**Exercise materials**
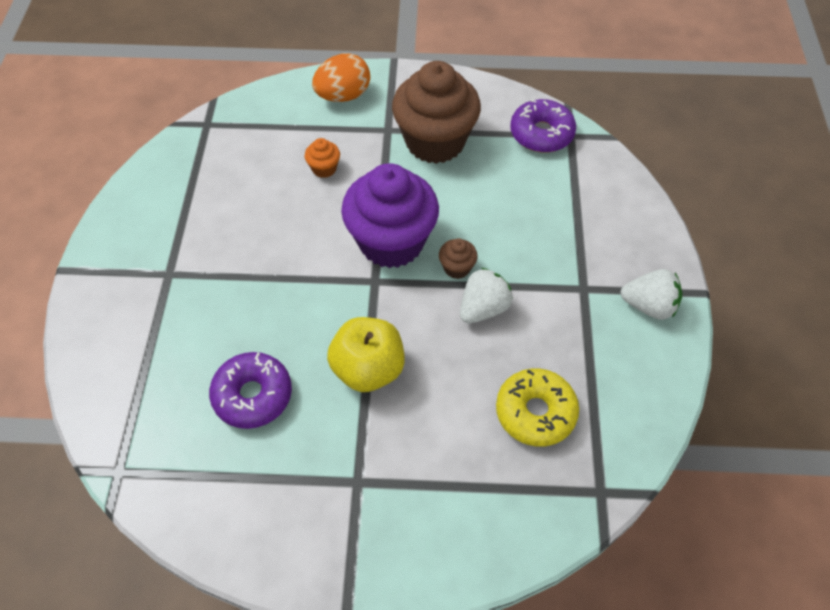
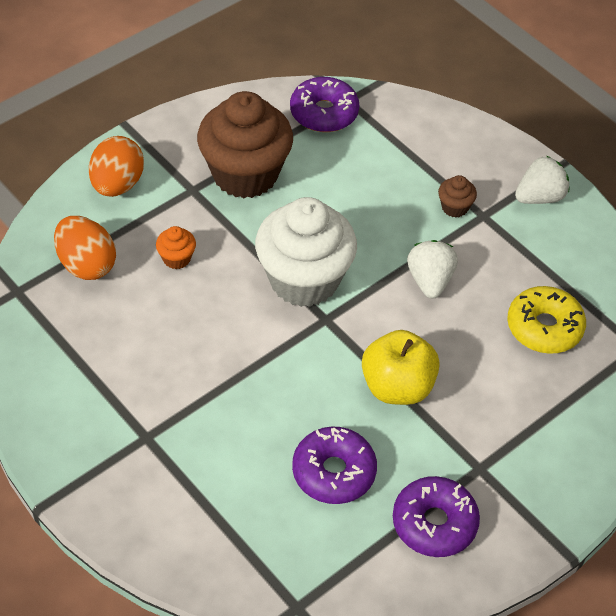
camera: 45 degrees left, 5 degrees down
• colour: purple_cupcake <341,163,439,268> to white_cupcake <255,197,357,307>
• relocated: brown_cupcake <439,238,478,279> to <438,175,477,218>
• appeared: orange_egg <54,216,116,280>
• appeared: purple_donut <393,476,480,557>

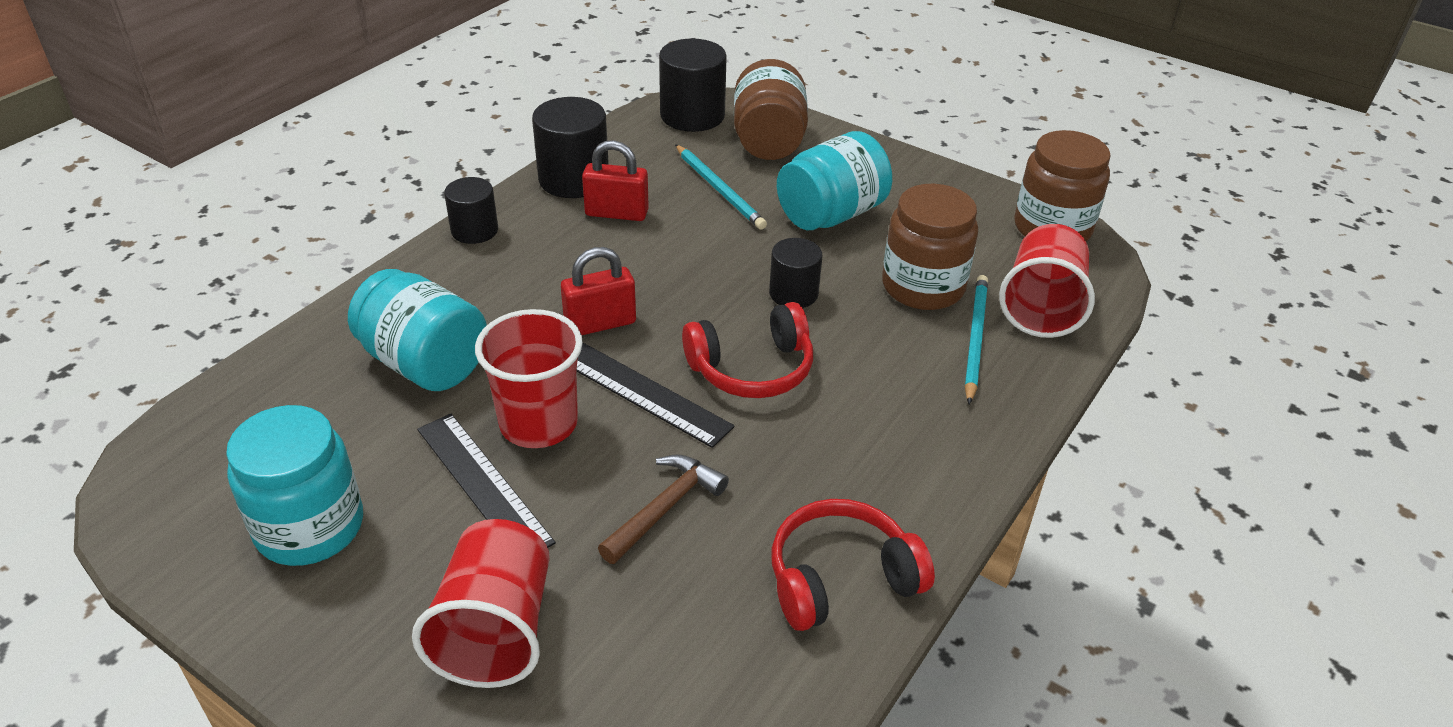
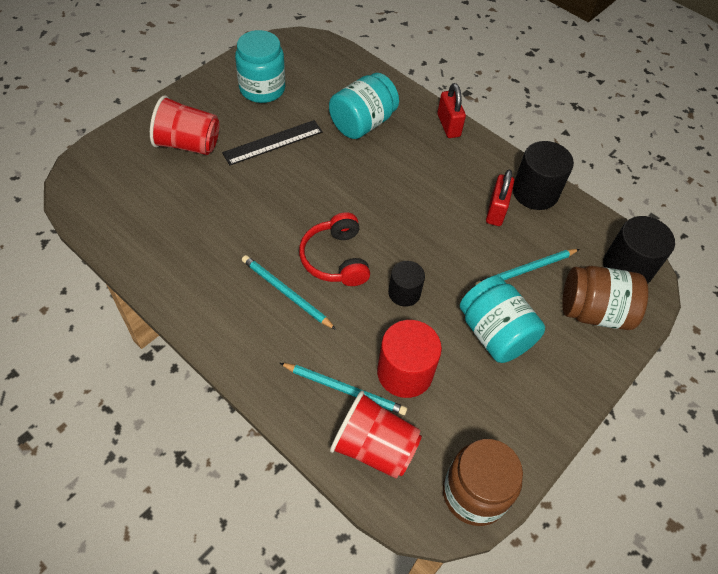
camera: 95 degrees right, 15 degrees up
• missing: black_cylinder <444,177,498,244>
• exchanged: brown_jar <882,184,978,310> to red_cylinder <377,320,442,398>
• relocated: red_padlock <561,247,636,335> to <437,83,466,138>
• missing: red_cup <475,309,583,448>
• missing: black_ruler <576,343,735,448>
• missing: brown_hammer <598,454,729,564>
• missing: red_headphones <772,499,935,631>
• appeared: turquoise_pencil <242,255,336,330>

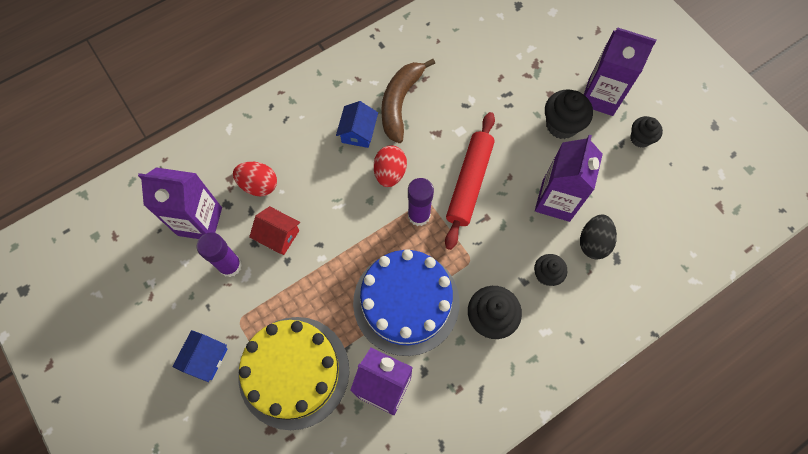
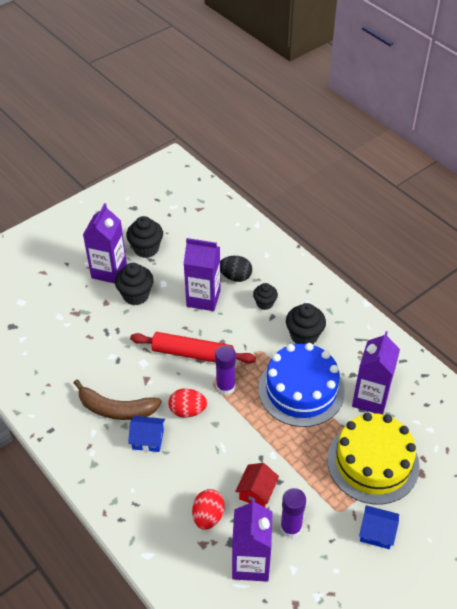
camera: 95 degrees left, 20 degrees down
• size: black_cupcake <630,116,663,148> = <126,216,163,258> x1.57

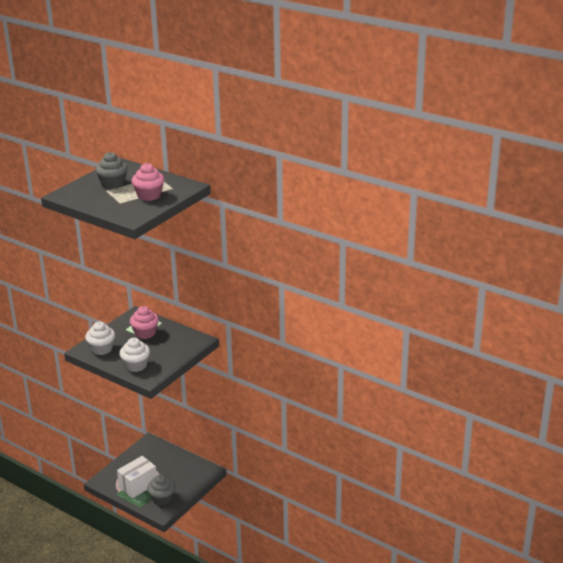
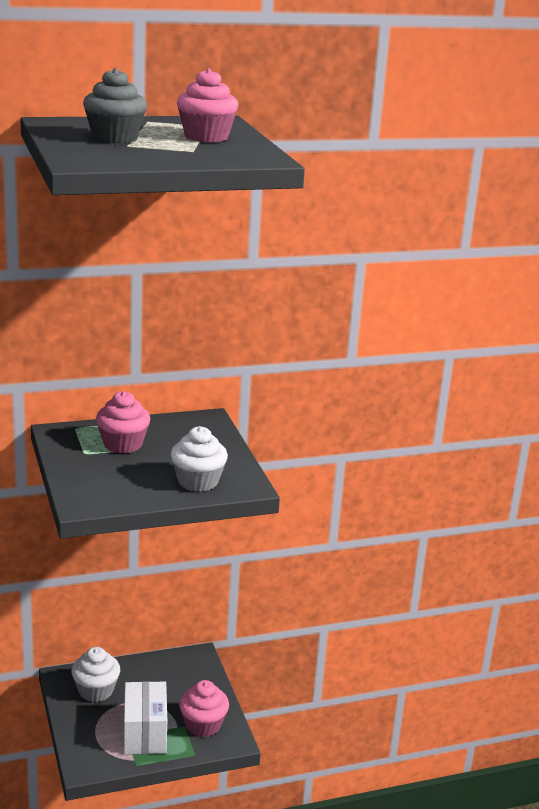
camera: 55 degrees left, 5 degrees down
• relocated: white_cupcake <85,322,115,355> to <71,647,120,702>
• colour: grey_cupcake <147,474,175,505> to pink_cupcake <179,680,229,737>

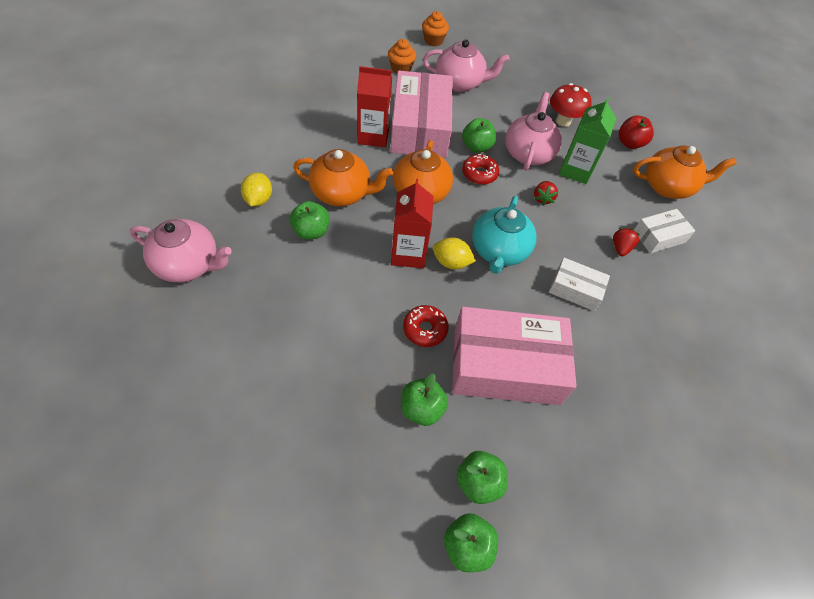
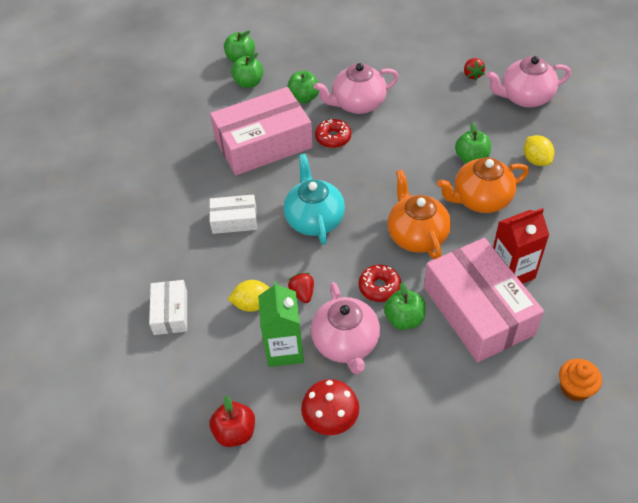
camera: 160 degrees right, 5 degrees down
• missing: orange_cupcake <422,11,449,46>
• relocated: pink_teapot <423,39,509,92> to <314,63,399,114>
• missing: orange_teapot <633,145,737,199>
• missing: red_carton <391,179,433,268>
• spun: white_box <634,209,695,253> = <149,280,187,335> 45 degrees counterclockwise
• relocated: red_strawberry <613,228,640,256> to <464,58,485,81>
• relocated: yellow_lemon <433,237,476,269> to <227,280,270,312>

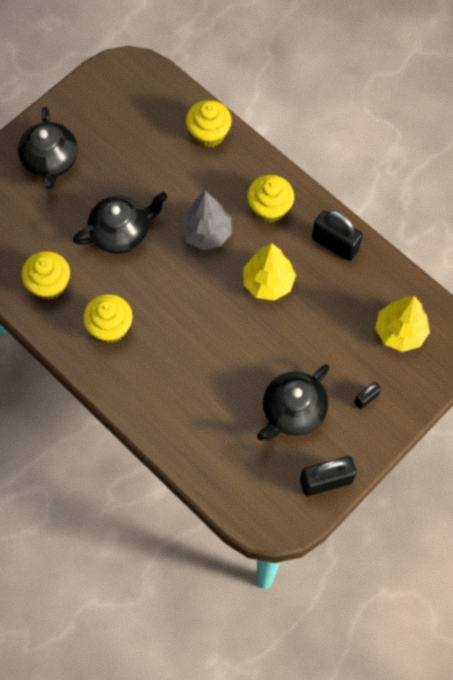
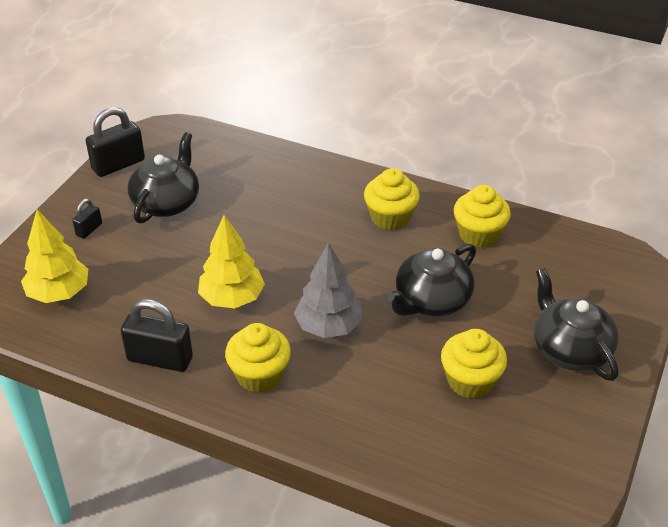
camera: 160 degrees right, 25 degrees down
• relocated: yellow_cupcake <186,100,232,148> to <441,329,507,399>

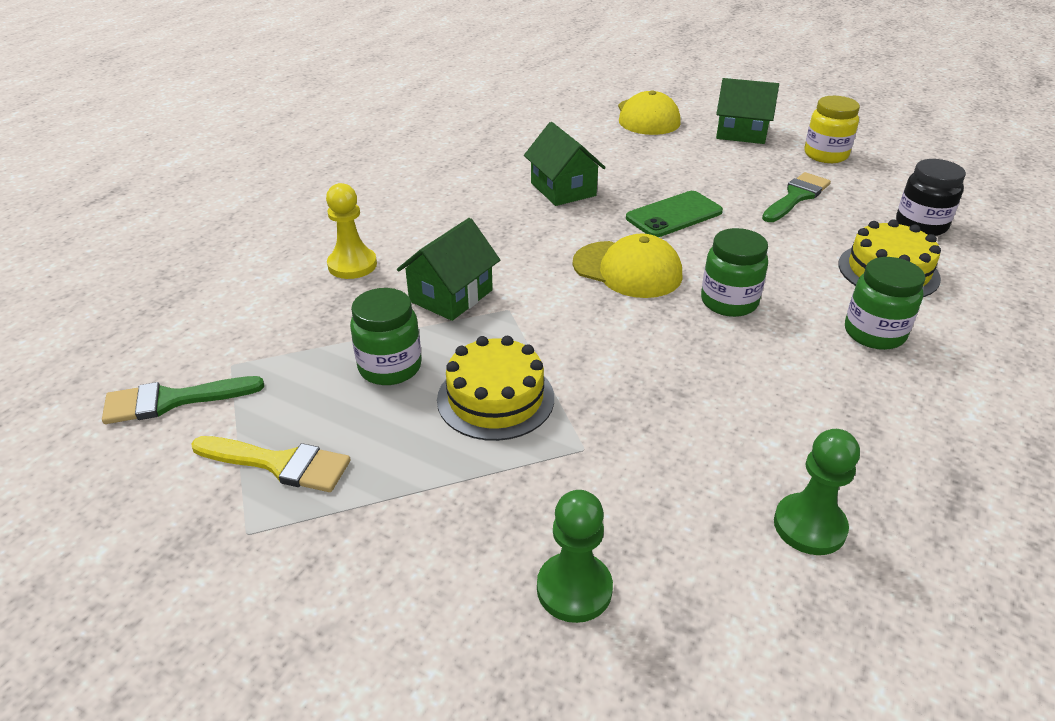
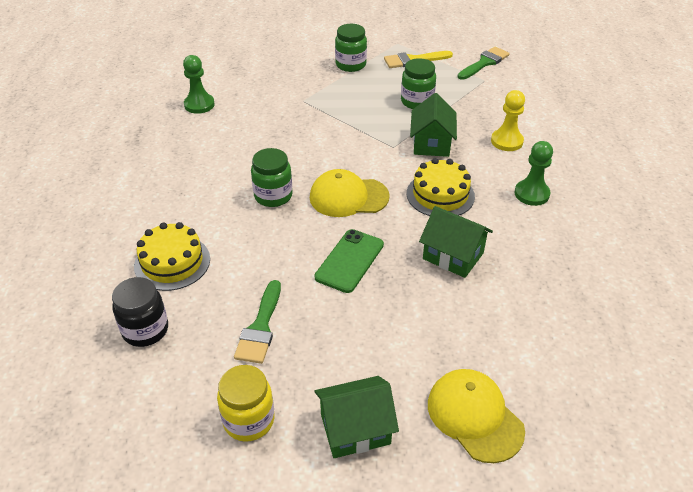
camera: 150 degrees right, 5 degrees up
• relocated: green_jar <845,257,925,350> to <335,24,367,72>
• relocated: yellow_cake <437,336,554,441> to <407,158,475,216>
• relocated: green_pawn <537,490,613,623> to <514,141,553,206>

**Instructions for the task**
Give again, exactly, the lines from the start of the data through the one holding "appeared: orange_egg <54,216,116,280>"; omit the pictures.

**Result**
camera: 45 degrees left, 5 degrees down
• colour: purple_cupcake <341,163,439,268> to white_cupcake <255,197,357,307>
• relocated: brown_cupcake <439,238,478,279> to <438,175,477,218>
• appeared: orange_egg <54,216,116,280>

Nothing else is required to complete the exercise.